━━━━━ EXCERPTED RECORDS ━━━━━
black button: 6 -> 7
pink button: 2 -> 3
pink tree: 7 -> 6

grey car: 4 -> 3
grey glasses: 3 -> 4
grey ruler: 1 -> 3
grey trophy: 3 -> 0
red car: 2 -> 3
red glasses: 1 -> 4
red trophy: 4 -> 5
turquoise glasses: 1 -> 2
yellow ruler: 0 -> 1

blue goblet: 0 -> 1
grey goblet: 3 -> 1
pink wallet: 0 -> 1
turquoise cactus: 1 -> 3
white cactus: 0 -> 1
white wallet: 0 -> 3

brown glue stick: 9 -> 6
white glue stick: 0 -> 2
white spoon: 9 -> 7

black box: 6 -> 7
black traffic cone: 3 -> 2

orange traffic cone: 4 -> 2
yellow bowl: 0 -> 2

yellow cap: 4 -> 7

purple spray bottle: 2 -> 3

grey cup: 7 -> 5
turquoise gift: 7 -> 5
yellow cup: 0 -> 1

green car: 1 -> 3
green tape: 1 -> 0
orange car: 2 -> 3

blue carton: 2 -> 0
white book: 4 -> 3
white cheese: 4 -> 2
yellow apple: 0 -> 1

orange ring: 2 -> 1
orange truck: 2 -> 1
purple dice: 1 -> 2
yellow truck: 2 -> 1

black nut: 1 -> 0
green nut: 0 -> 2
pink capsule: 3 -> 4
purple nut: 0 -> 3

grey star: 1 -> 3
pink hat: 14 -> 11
━━━━━
§ **WORK REQUIRED**: Please retype the data above exactly, including every line.

§ **RESULT FOR THIS TASK**:
black button: 6 -> 7
pink button: 2 -> 3
pink tree: 7 -> 6

grey car: 4 -> 3
grey glasses: 3 -> 4
grey ruler: 1 -> 3
grey trophy: 3 -> 0
red car: 2 -> 3
red glasses: 1 -> 4
red trophy: 4 -> 5
turquoise glasses: 1 -> 2
yellow ruler: 0 -> 1

blue goblet: 0 -> 1
grey goblet: 3 -> 1
pink wallet: 0 -> 1
turquoise cactus: 1 -> 3
white cactus: 0 -> 1
white wallet: 0 -> 3

brown glue stick: 9 -> 6
white glue stick: 0 -> 2
white spoon: 9 -> 7

black box: 6 -> 7
black traffic cone: 3 -> 2

orange traffic cone: 4 -> 2
yellow bowl: 0 -> 2

yellow cap: 4 -> 7

purple spray bottle: 2 -> 3

grey cup: 7 -> 5
turquoise gift: 7 -> 5
yellow cup: 0 -> 1

green car: 1 -> 3
green tape: 1 -> 0
orange car: 2 -> 3

blue carton: 2 -> 0
white book: 4 -> 3
white cheese: 4 -> 2
yellow apple: 0 -> 1

orange ring: 2 -> 1
orange truck: 2 -> 1
purple dice: 1 -> 2
yellow truck: 2 -> 1

black nut: 1 -> 0
green nut: 0 -> 2
pink capsule: 3 -> 4
purple nut: 0 -> 3

grey star: 1 -> 3
pink hat: 14 -> 11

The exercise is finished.